>>>>>

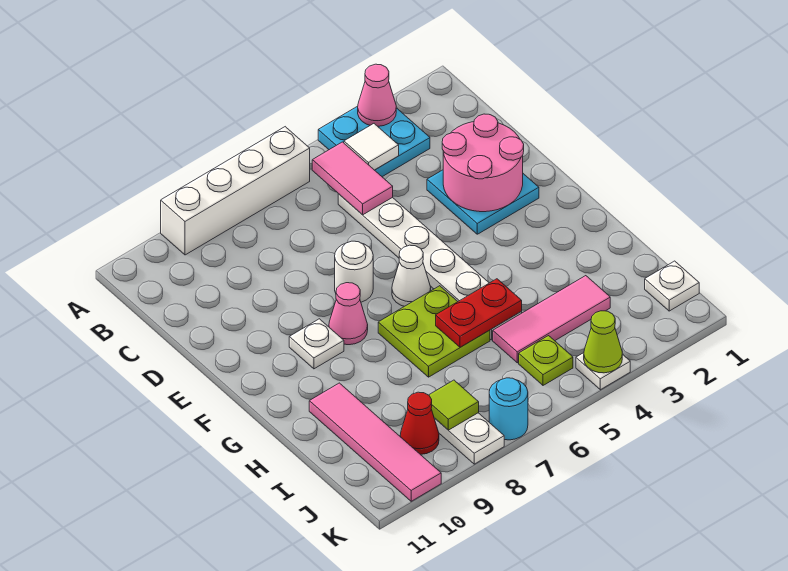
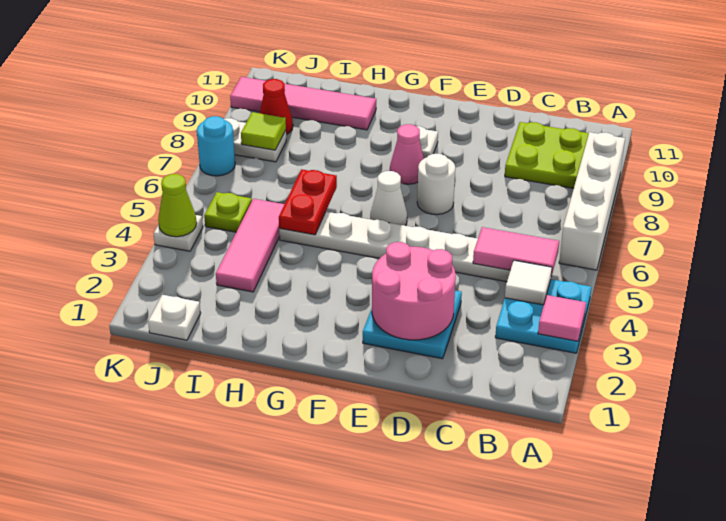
pink cone A3 level 2 -> pink tile A3 level 2
lime plate G6:H7 level 1 -> lime plate B9:C10 level 1

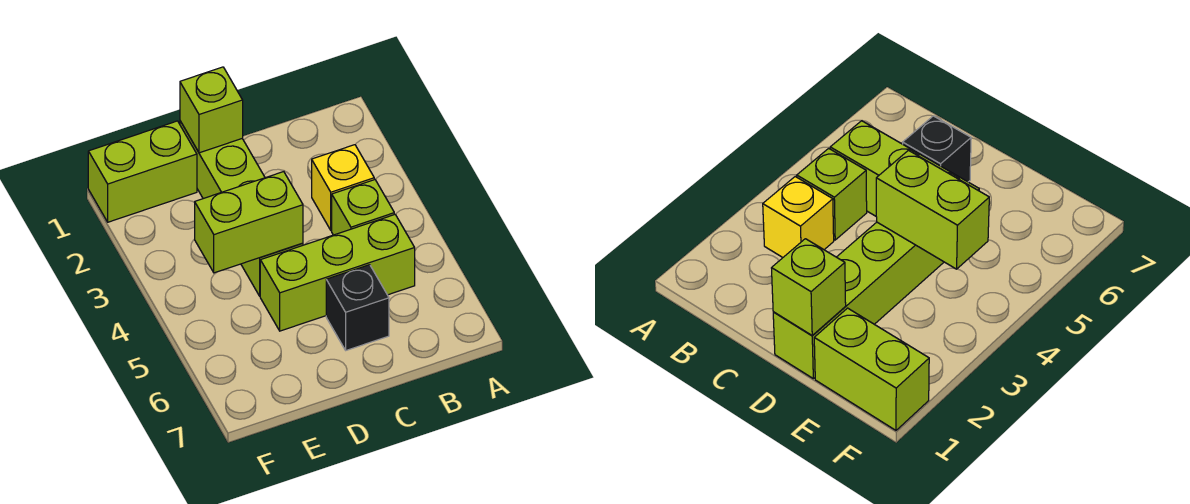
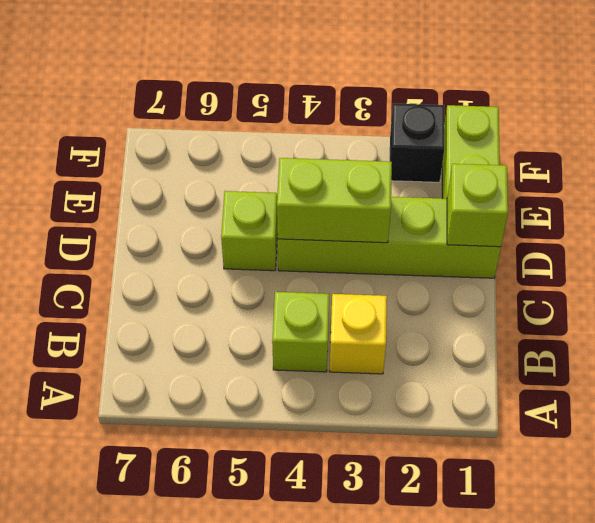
lime brick B5:D5 level 1 -> lime brick D5 level 1
black brick C6 level 1 -> black brick F2 level 1
lime brick D4:E4 level 2 -> lime brick D3:D4 level 2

<<<<<

## [Instructions to follow]
Pull from the data each line where the string "brick" turns up.

## [Reply]
lime brick B5:D5 level 1 -> lime brick D5 level 1
black brick C6 level 1 -> black brick F2 level 1
lime brick D4:E4 level 2 -> lime brick D3:D4 level 2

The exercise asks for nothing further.